Content starts

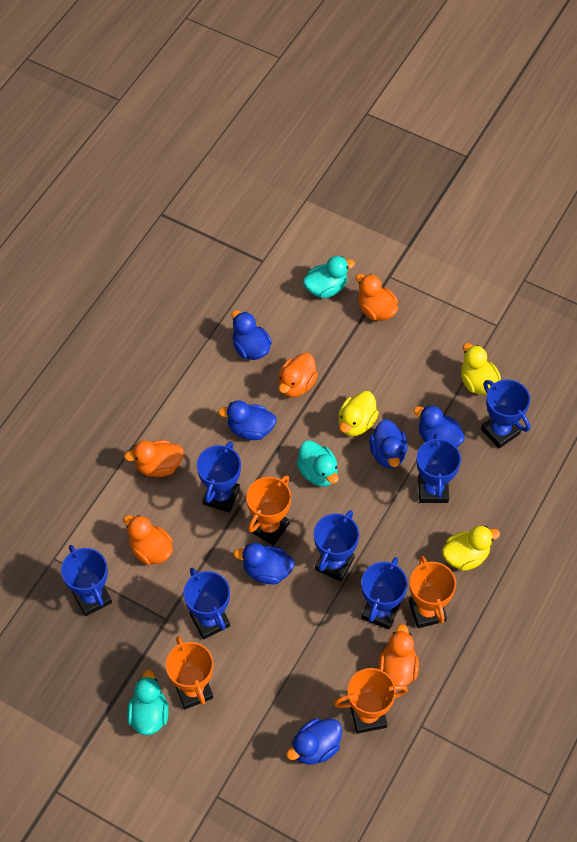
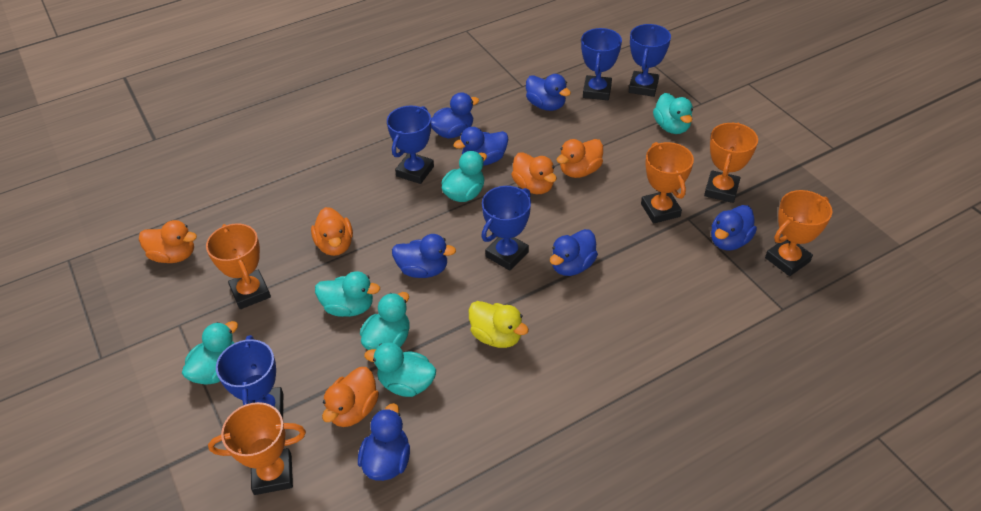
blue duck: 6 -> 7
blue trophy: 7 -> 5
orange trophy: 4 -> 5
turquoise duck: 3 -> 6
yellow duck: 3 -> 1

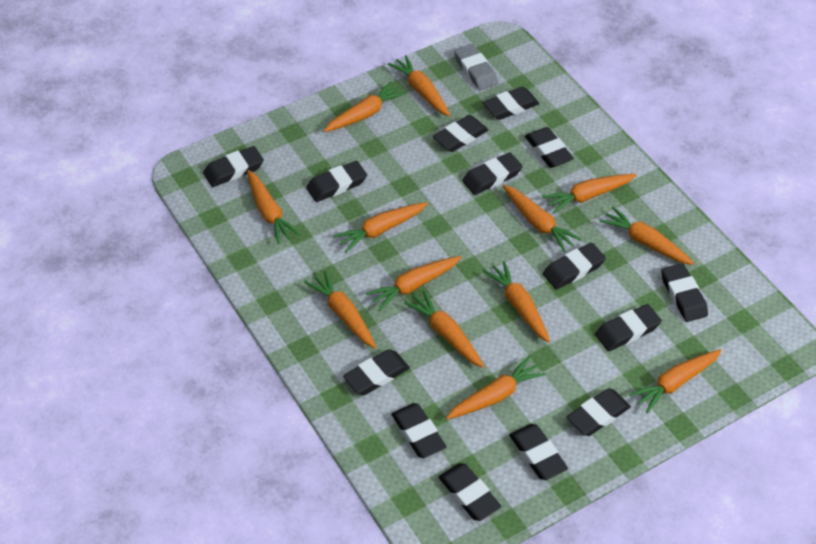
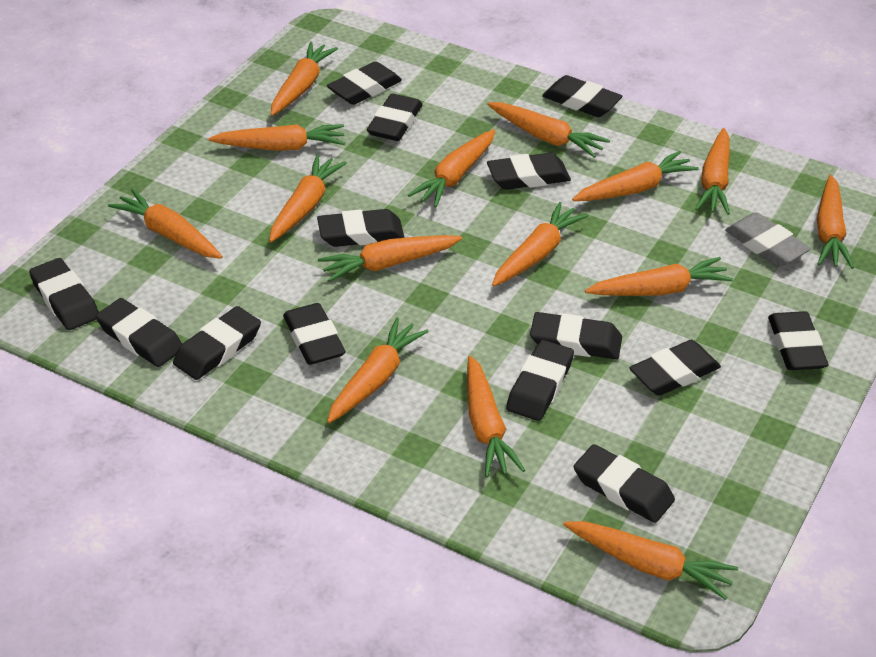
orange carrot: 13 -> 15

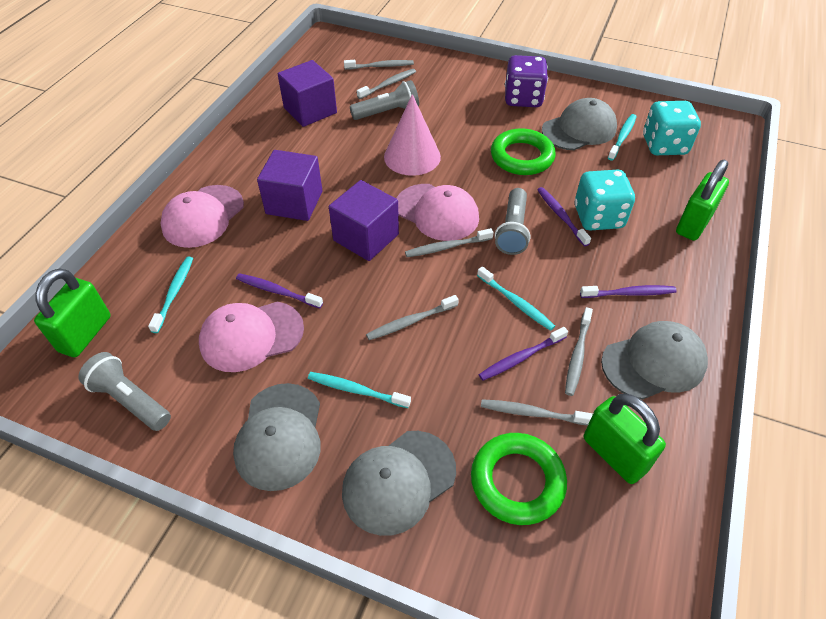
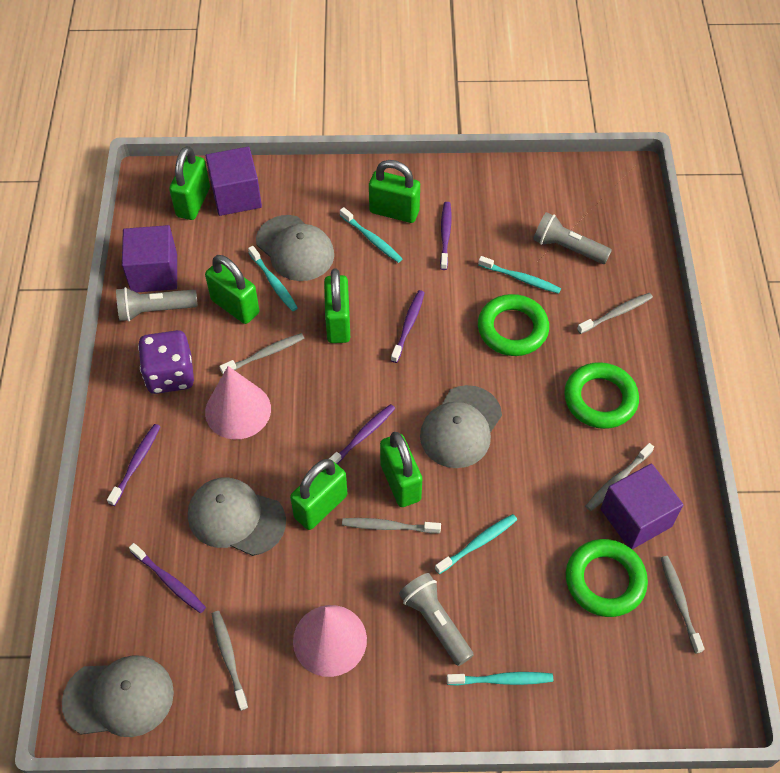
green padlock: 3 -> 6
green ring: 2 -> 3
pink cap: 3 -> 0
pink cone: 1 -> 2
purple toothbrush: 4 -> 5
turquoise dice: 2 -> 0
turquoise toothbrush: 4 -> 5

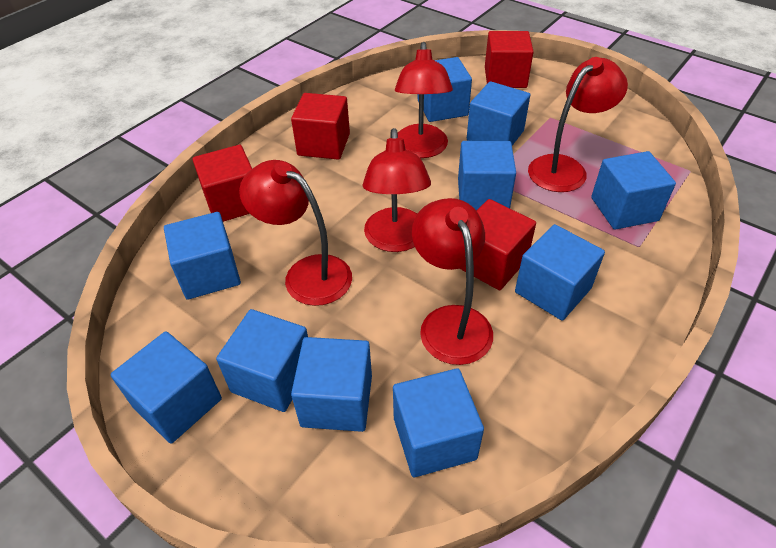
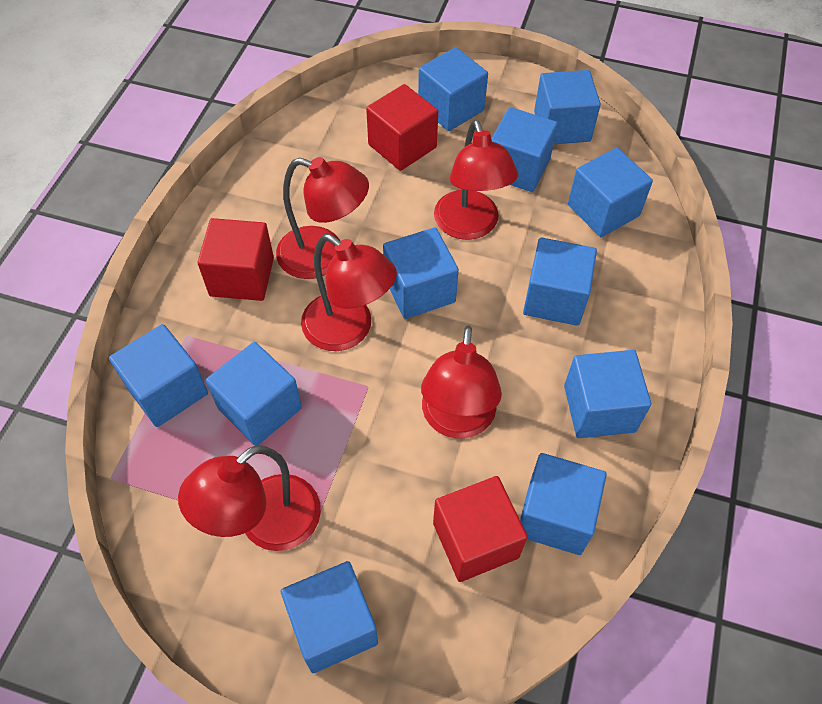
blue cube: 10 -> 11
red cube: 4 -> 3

Content ends
Content starts

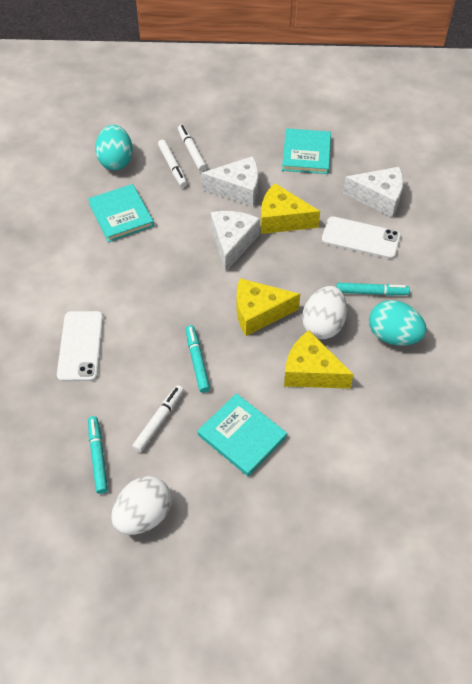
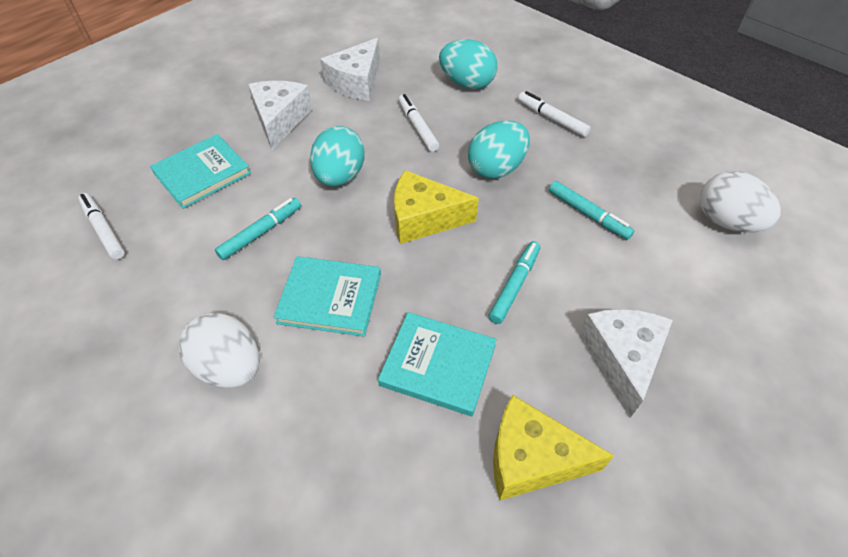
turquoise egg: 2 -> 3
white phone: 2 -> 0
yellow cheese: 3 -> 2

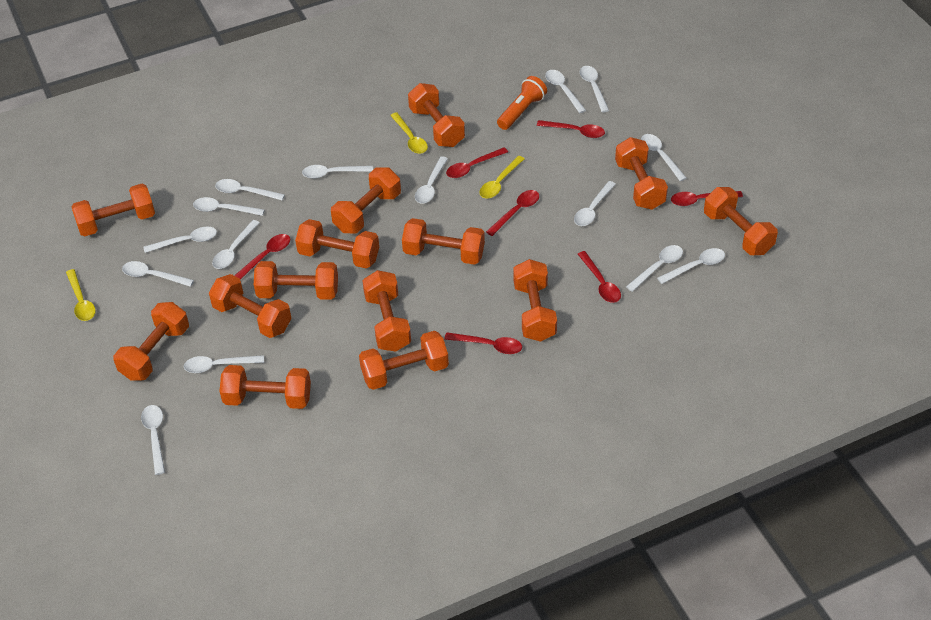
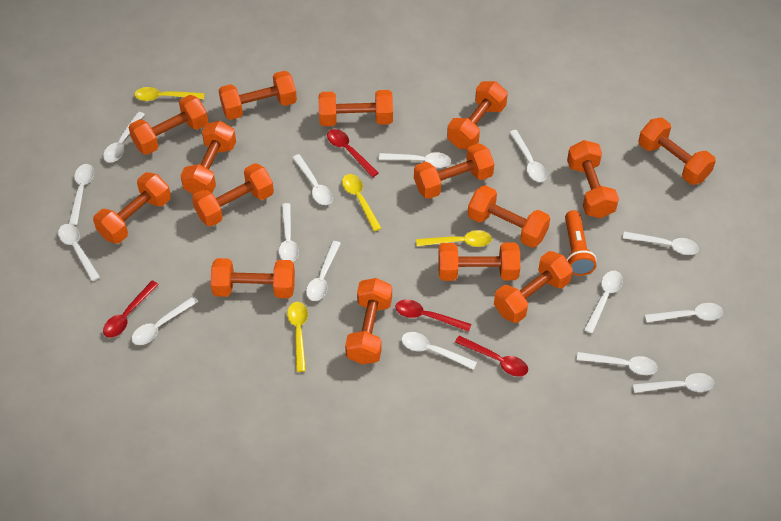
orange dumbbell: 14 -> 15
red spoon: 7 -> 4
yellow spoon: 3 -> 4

Content ends
Content starts

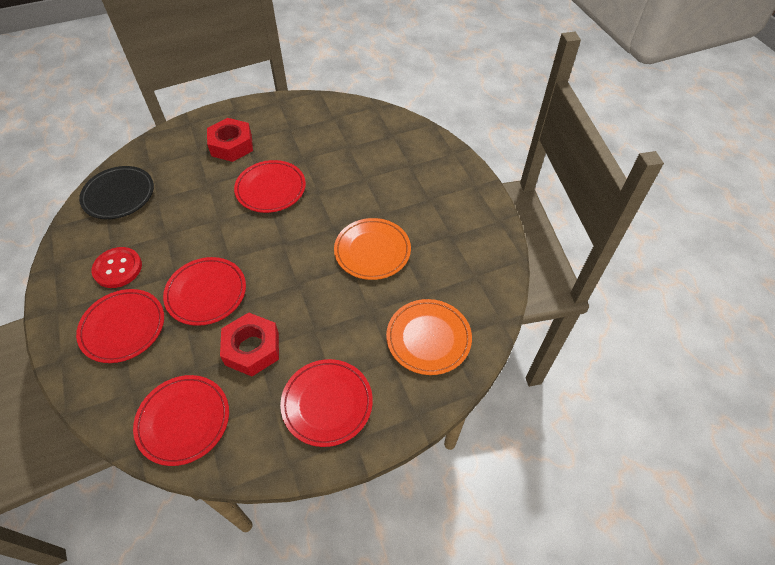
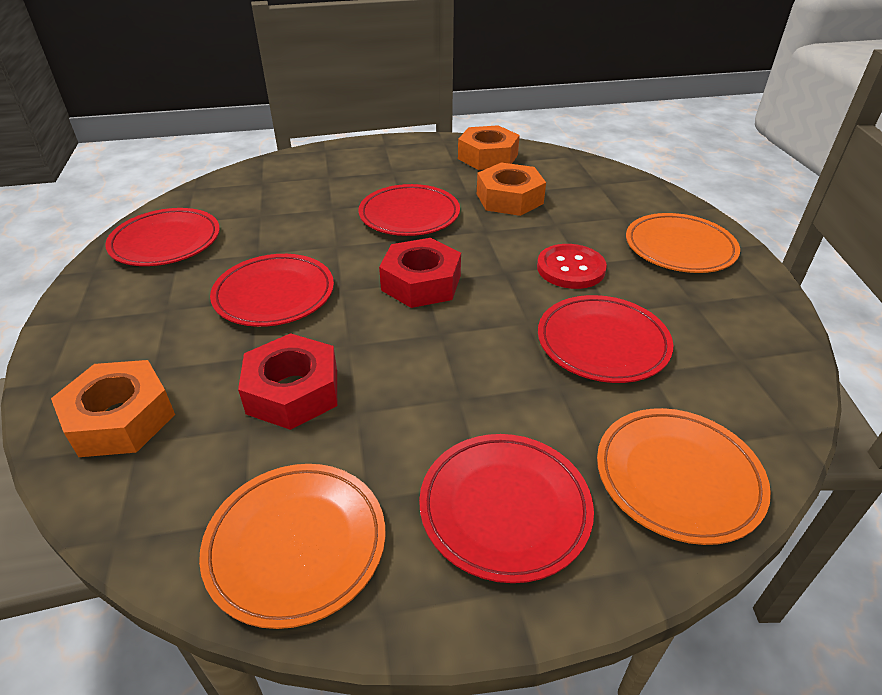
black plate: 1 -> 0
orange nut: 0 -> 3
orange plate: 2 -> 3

Content ends

### TASK PROMPT
No picture is to be printed. Output exactly the lines above from the line containing "blue duck: 6 -> 7" through the line containing "red cube: 4 -> 3".

### EXERCISE ANSWER
blue duck: 6 -> 7
blue trophy: 7 -> 5
orange trophy: 4 -> 5
turquoise duck: 3 -> 6
yellow duck: 3 -> 1

orange carrot: 13 -> 15

green padlock: 3 -> 6
green ring: 2 -> 3
pink cap: 3 -> 0
pink cone: 1 -> 2
purple toothbrush: 4 -> 5
turquoise dice: 2 -> 0
turquoise toothbrush: 4 -> 5

blue cube: 10 -> 11
red cube: 4 -> 3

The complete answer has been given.